══ Supplied data

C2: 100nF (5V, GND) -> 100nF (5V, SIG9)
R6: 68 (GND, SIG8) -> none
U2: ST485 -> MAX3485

════
══ Supplied data

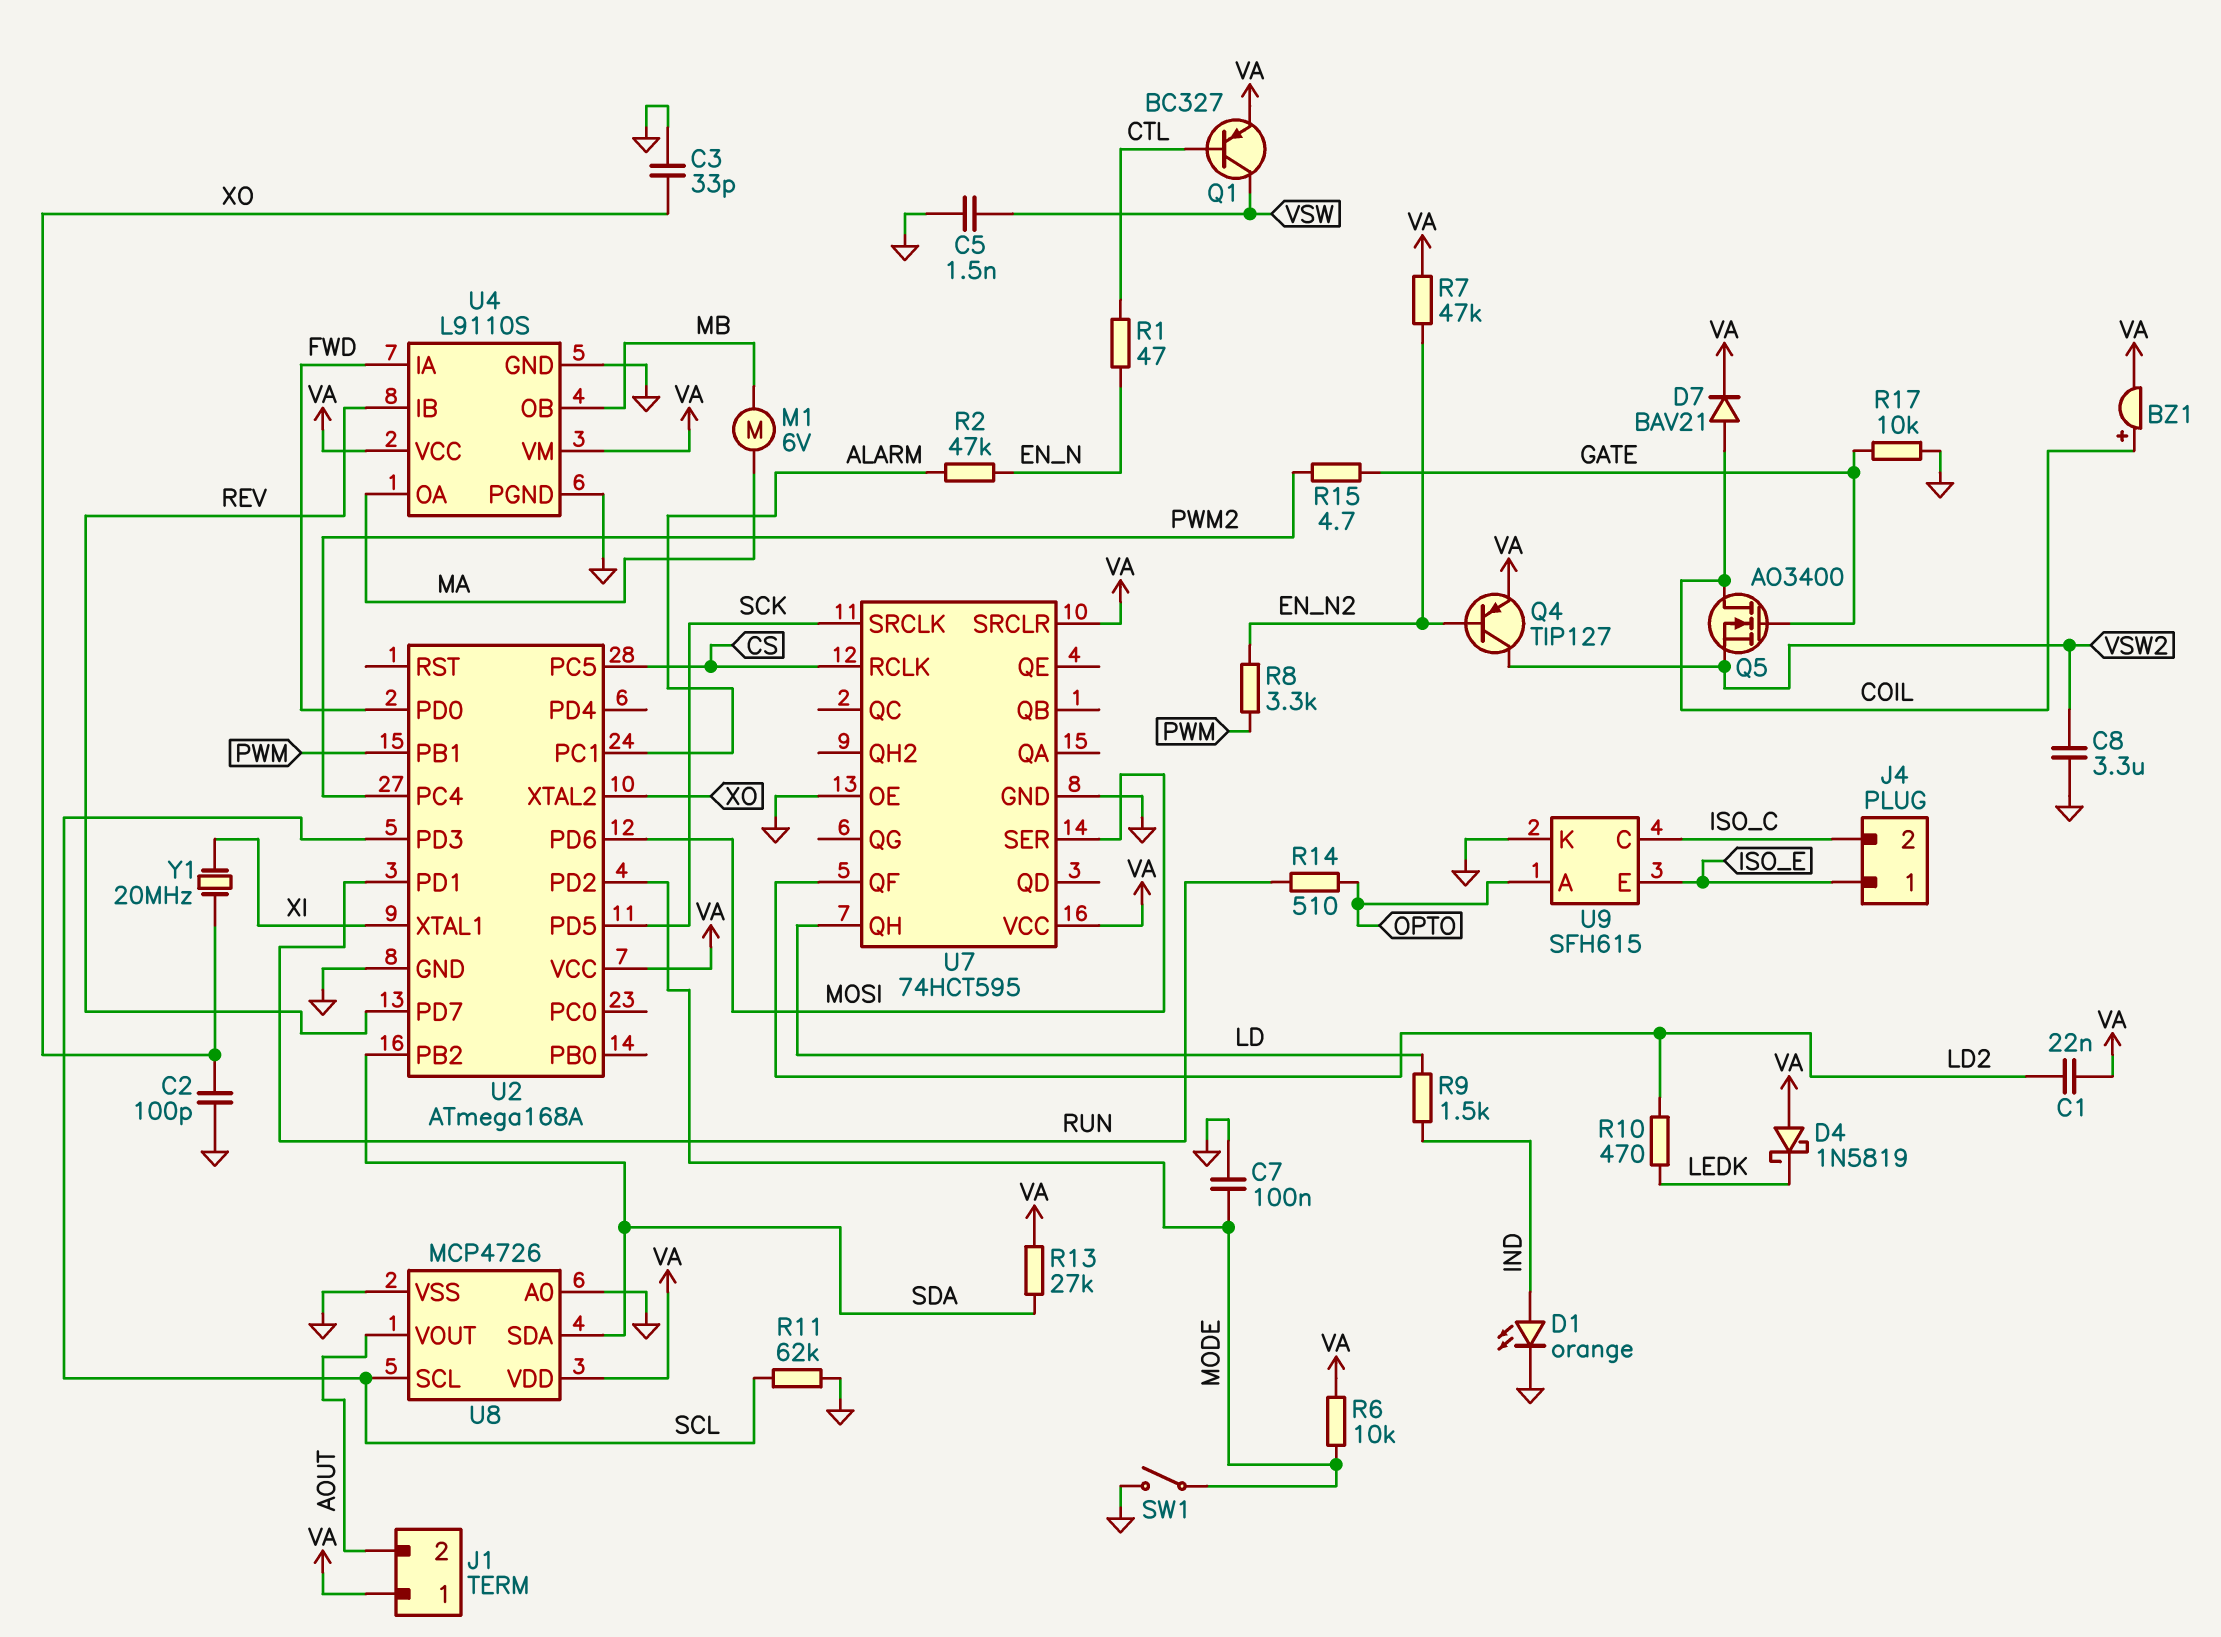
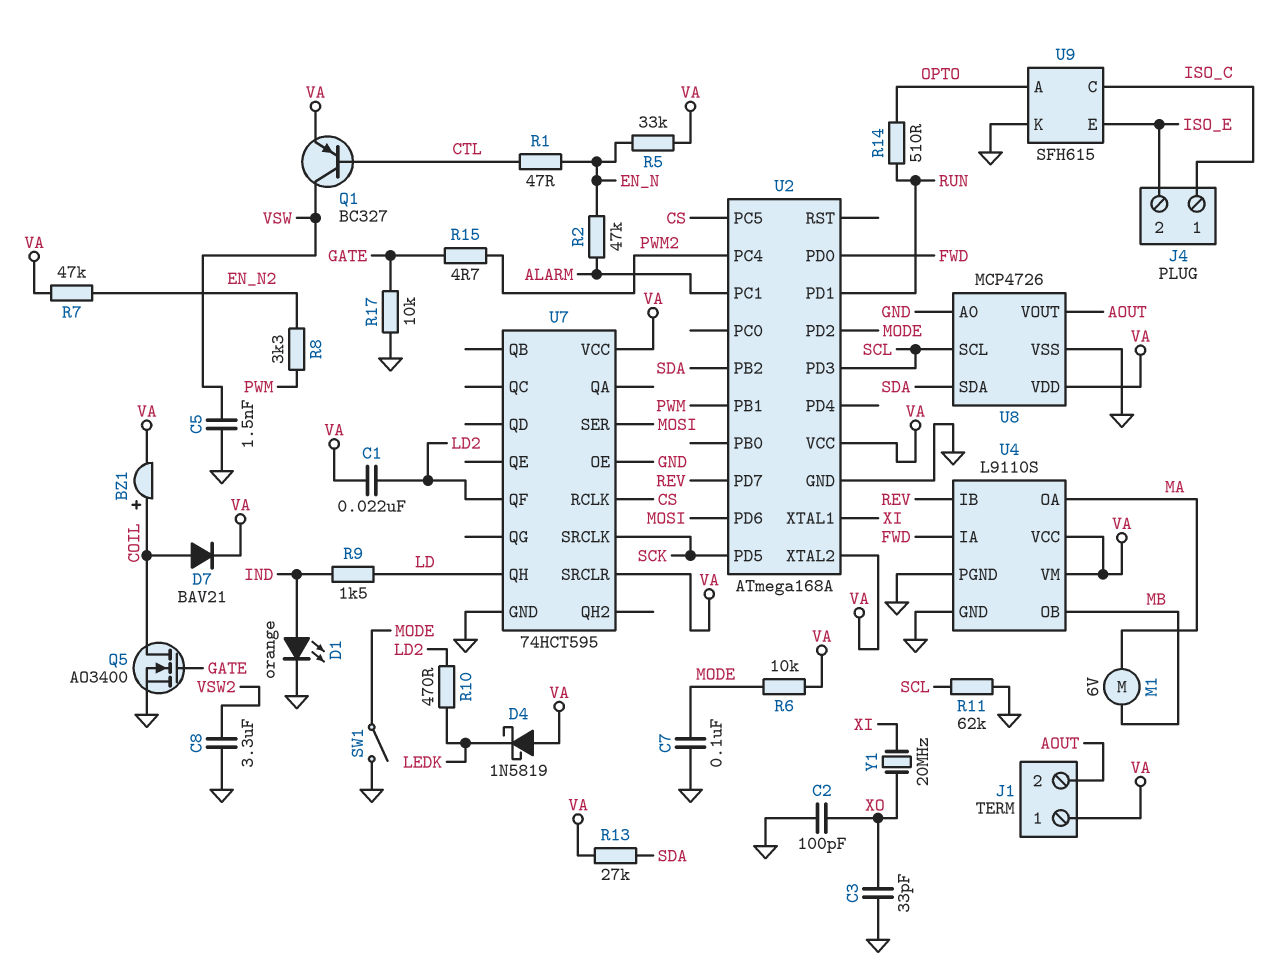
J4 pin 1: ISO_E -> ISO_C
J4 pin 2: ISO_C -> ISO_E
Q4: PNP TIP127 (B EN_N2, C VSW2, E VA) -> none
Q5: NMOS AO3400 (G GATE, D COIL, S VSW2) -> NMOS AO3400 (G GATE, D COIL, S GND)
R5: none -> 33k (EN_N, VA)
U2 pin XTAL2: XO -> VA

════
══ Supplied data

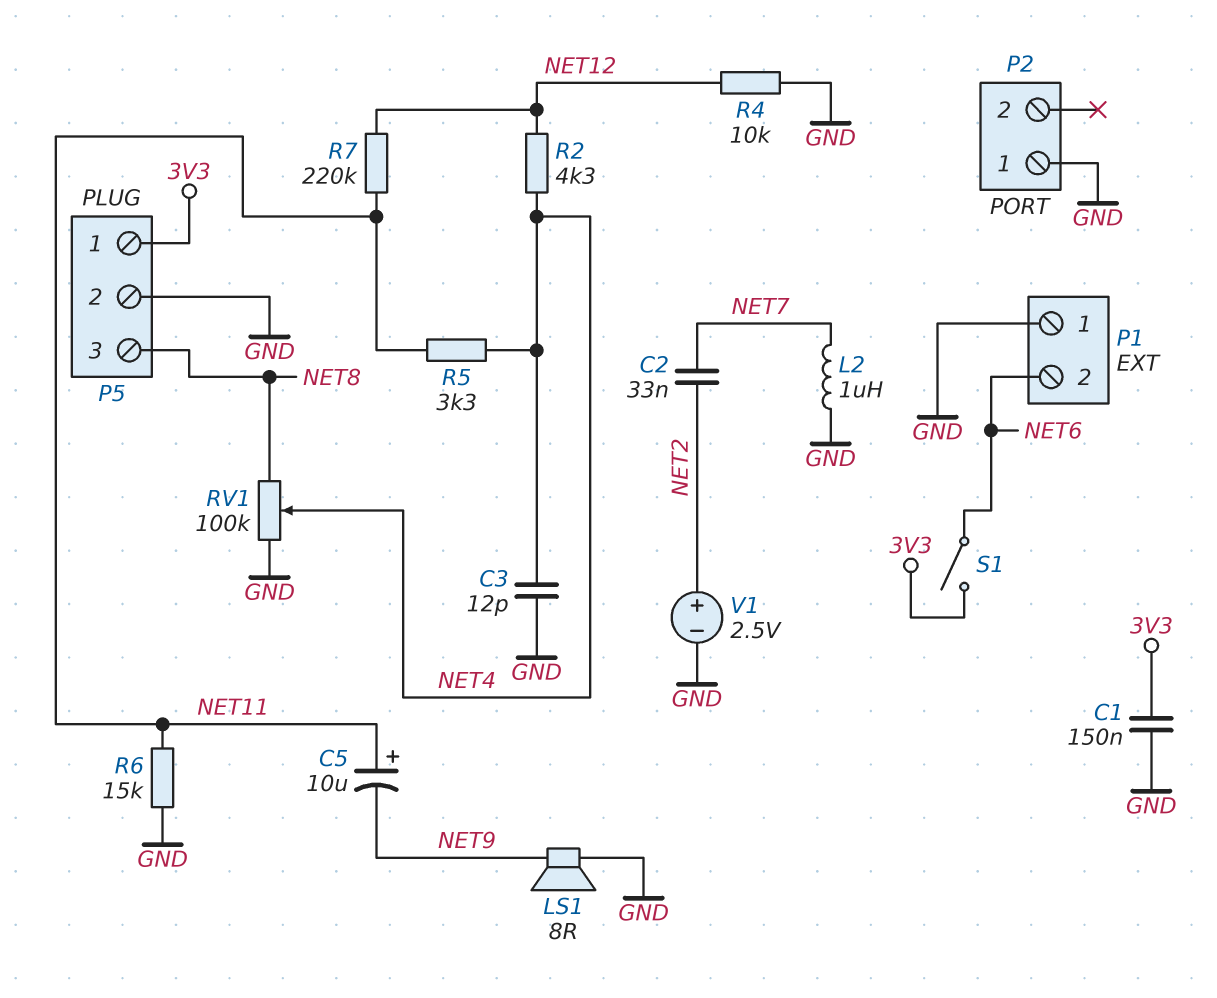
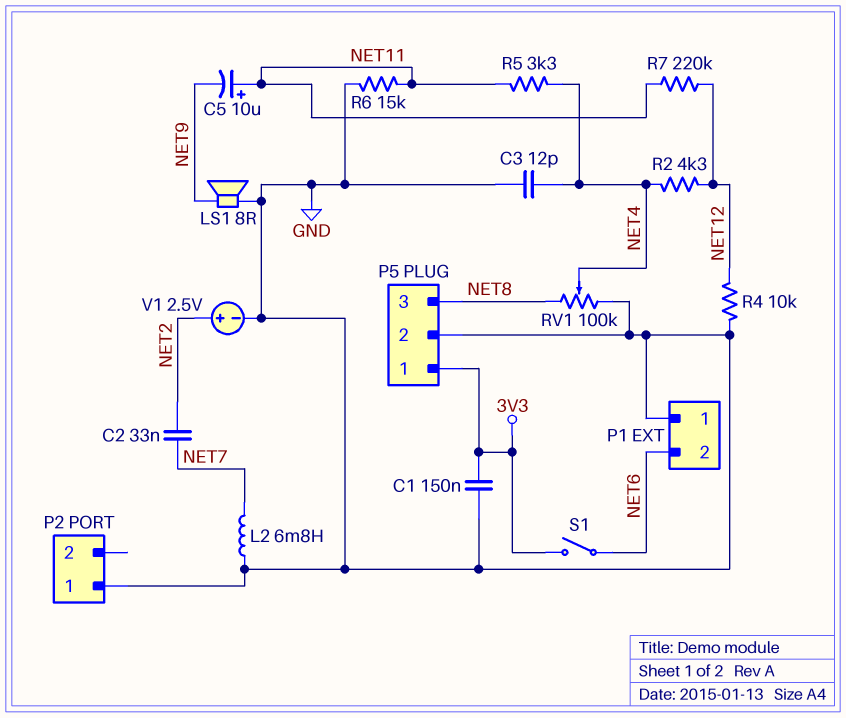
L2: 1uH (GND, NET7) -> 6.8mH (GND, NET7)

════

* **What this task involves**
Extract from the records above the lines from the one containing "J4 pin 1: ISO_E -> ISO_C" to the one containing "U2 pin XTAL2: XO -> VA", both lines included, exactly as they appear and with nothing else.

* **Completed exercise**
J4 pin 1: ISO_E -> ISO_C
J4 pin 2: ISO_C -> ISO_E
Q4: PNP TIP127 (B EN_N2, C VSW2, E VA) -> none
Q5: NMOS AO3400 (G GATE, D COIL, S VSW2) -> NMOS AO3400 (G GATE, D COIL, S GND)
R5: none -> 33k (EN_N, VA)
U2 pin XTAL2: XO -> VA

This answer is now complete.